» Data lines
* * *

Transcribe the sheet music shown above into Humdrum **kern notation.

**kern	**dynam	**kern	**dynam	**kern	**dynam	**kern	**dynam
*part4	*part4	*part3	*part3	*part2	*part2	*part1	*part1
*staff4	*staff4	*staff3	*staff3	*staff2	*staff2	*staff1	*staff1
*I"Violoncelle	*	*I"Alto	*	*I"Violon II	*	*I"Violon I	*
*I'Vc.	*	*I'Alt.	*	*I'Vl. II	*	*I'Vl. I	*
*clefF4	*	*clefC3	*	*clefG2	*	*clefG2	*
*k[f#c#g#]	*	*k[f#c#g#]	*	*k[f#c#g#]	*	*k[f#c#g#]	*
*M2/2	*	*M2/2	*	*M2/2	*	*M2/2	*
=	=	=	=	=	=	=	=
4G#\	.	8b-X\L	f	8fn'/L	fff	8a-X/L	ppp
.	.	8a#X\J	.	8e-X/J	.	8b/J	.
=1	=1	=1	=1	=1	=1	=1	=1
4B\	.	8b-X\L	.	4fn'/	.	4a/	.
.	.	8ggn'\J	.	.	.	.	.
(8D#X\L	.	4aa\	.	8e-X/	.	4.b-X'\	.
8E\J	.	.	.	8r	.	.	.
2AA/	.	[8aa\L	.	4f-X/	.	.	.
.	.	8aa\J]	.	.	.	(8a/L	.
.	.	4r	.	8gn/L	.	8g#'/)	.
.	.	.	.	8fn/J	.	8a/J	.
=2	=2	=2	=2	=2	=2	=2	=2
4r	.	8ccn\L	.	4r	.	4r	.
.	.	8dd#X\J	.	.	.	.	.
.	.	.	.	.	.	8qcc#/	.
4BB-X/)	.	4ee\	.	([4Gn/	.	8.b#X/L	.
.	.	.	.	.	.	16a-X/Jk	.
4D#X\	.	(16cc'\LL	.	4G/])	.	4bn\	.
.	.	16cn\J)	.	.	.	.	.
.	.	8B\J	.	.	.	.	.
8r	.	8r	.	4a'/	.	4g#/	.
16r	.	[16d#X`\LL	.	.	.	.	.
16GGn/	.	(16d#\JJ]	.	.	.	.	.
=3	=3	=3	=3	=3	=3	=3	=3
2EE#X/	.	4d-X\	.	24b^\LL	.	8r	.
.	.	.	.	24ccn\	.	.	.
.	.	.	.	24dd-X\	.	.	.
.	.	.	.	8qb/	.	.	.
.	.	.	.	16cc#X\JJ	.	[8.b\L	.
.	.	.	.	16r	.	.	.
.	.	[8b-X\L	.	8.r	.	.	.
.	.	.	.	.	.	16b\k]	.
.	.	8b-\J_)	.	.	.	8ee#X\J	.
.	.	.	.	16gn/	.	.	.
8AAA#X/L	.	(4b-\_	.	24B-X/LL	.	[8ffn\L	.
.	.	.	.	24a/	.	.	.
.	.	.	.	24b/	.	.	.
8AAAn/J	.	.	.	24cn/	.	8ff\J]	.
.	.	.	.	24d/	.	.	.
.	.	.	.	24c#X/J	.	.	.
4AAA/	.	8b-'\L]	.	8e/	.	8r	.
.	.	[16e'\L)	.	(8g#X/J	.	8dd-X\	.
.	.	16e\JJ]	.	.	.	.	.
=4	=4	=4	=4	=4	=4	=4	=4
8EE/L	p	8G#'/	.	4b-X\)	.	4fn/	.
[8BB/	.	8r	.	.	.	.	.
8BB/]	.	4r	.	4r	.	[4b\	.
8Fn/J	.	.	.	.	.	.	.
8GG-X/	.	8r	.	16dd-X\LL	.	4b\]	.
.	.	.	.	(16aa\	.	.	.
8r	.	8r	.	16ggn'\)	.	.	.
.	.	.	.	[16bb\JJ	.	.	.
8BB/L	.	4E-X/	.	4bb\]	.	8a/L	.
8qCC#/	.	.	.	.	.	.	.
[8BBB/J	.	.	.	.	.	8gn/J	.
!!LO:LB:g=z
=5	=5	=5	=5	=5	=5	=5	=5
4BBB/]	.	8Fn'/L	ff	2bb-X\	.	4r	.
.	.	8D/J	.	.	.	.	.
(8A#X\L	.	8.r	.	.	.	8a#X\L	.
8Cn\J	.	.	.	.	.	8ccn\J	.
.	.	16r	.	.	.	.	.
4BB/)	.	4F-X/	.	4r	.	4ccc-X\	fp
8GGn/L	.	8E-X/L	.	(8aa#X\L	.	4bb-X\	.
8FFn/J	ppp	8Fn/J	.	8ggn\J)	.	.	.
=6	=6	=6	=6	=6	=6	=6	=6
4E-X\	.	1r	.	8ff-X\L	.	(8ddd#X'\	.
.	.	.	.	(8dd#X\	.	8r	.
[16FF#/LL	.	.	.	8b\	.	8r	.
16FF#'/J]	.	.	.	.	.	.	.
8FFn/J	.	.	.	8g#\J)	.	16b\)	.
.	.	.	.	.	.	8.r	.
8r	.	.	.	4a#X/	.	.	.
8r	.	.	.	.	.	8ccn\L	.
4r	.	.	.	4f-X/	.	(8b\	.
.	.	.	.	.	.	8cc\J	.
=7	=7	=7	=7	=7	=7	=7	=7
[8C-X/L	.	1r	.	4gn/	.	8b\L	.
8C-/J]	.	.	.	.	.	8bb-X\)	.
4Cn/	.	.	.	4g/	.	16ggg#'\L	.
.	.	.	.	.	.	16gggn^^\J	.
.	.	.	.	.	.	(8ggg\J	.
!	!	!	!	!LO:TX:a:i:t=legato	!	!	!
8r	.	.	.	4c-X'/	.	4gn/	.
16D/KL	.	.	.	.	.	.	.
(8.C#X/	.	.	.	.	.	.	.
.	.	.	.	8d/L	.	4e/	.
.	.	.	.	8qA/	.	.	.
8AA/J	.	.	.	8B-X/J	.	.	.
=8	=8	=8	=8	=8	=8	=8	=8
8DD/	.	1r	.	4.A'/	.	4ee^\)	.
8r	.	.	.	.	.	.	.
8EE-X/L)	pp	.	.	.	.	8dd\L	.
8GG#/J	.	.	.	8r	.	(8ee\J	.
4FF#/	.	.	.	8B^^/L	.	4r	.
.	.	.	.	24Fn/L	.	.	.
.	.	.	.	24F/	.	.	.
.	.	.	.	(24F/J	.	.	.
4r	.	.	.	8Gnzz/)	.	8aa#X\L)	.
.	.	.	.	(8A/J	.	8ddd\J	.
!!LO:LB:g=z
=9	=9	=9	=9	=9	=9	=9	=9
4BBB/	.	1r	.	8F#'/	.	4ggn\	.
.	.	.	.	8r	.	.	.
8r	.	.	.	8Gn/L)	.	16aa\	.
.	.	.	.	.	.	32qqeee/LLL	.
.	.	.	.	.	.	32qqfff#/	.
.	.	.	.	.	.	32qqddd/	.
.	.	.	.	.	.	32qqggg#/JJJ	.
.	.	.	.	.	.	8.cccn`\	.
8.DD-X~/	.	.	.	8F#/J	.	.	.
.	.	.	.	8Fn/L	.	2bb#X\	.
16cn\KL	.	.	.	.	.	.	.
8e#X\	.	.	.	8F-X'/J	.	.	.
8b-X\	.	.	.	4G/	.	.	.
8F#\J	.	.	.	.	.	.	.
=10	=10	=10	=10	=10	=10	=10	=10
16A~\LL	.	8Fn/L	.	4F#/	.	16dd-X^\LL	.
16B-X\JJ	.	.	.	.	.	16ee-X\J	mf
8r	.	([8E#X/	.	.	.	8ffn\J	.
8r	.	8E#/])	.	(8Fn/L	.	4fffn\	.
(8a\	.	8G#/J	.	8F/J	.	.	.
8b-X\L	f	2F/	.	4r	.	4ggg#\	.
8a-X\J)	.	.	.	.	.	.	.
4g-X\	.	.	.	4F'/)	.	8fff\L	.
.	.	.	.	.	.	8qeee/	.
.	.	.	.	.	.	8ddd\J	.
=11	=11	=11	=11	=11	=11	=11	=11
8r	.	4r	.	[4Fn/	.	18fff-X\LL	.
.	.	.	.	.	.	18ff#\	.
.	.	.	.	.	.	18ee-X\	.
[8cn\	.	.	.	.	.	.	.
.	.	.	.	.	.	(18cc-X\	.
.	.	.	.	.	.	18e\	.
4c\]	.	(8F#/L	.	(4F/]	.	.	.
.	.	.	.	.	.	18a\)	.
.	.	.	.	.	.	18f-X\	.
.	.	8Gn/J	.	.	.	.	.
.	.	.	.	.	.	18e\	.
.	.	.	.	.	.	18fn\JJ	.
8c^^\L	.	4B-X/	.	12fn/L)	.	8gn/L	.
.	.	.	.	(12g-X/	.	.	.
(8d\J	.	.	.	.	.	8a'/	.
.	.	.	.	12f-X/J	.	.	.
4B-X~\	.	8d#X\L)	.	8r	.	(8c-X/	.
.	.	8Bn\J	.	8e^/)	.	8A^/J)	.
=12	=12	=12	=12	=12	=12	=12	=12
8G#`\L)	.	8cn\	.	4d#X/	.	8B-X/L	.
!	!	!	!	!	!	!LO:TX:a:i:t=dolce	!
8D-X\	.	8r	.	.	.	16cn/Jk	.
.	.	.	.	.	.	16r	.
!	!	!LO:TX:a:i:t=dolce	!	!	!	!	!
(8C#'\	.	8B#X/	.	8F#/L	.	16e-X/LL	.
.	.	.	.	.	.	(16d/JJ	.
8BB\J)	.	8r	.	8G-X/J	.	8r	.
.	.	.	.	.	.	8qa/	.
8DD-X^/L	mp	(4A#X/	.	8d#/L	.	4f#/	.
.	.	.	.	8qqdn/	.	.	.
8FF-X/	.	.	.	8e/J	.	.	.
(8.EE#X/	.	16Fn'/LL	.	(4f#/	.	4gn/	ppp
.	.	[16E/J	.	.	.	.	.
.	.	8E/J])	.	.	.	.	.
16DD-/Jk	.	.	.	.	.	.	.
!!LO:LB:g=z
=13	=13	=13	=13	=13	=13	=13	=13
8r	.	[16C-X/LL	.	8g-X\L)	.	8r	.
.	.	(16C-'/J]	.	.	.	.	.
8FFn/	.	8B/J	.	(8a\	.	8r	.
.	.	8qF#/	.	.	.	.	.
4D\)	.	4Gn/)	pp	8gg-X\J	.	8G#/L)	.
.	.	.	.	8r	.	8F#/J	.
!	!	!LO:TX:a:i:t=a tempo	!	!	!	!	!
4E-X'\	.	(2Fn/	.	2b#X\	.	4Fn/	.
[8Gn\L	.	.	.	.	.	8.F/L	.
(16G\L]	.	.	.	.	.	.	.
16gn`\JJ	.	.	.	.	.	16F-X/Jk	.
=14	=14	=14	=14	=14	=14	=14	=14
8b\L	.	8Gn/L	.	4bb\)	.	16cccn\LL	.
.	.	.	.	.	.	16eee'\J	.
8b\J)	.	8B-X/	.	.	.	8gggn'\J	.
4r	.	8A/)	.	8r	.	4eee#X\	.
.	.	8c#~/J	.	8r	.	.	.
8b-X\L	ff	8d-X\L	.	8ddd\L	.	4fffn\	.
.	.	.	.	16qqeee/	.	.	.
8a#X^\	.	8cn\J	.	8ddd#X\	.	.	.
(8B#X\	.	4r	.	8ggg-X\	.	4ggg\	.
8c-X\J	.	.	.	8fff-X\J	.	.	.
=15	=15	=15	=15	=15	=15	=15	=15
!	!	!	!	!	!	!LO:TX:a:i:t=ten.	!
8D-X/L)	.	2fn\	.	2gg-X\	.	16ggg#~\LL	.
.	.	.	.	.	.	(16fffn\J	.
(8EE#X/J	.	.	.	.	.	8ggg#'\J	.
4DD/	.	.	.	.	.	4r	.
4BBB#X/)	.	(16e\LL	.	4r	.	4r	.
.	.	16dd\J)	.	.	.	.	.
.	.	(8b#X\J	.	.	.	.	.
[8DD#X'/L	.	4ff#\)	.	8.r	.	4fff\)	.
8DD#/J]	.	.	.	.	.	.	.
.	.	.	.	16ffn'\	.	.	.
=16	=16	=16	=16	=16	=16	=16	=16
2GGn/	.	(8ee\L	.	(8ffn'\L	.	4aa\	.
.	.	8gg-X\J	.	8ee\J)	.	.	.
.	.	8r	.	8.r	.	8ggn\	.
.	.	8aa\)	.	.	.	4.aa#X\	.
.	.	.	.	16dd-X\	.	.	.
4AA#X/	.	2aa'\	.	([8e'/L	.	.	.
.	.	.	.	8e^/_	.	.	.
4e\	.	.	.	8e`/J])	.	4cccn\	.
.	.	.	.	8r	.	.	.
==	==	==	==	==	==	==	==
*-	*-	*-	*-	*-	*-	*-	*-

* * *

Count the lines in the listing above that contain the string "kern", matching case exactly, and reply with the number alone.

2